▶ _WHAT YOU SHOULD DO_: Copy every line below where the string "none" is found.

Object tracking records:
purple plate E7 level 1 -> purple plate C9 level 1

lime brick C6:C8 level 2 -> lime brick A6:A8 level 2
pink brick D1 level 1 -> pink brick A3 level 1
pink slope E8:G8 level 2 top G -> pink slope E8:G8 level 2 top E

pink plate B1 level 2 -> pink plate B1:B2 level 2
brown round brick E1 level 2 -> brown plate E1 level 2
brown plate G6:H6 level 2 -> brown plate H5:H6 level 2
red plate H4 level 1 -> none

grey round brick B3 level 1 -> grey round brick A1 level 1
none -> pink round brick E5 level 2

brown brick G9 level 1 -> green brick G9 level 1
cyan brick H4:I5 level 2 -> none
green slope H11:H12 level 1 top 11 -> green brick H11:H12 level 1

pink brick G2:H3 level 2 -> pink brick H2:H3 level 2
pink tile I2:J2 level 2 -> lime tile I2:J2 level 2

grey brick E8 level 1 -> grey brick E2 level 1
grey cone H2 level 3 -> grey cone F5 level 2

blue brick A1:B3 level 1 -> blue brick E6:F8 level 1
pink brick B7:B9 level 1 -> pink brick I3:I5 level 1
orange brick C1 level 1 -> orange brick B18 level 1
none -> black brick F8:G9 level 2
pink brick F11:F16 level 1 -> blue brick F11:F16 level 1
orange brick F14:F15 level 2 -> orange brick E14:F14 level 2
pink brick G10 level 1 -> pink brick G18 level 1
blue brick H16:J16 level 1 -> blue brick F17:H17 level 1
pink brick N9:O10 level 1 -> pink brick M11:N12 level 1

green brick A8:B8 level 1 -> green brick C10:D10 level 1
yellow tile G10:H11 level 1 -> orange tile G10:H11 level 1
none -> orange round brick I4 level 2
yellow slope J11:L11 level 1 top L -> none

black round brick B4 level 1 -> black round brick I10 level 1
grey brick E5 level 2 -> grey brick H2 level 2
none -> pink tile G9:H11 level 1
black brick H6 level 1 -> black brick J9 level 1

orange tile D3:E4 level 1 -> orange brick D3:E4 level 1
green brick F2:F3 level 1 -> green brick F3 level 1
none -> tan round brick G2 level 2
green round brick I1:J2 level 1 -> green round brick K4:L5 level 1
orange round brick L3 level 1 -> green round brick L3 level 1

▶ _ANSWER TO THE PROBLEM_:
red plate H4 level 1 -> none
none -> pink round brick E5 level 2
cyan brick H4:I5 level 2 -> none
none -> black brick F8:G9 level 2
none -> orange round brick I4 level 2
yellow slope J11:L11 level 1 top L -> none
none -> pink tile G9:H11 level 1
none -> tan round brick G2 level 2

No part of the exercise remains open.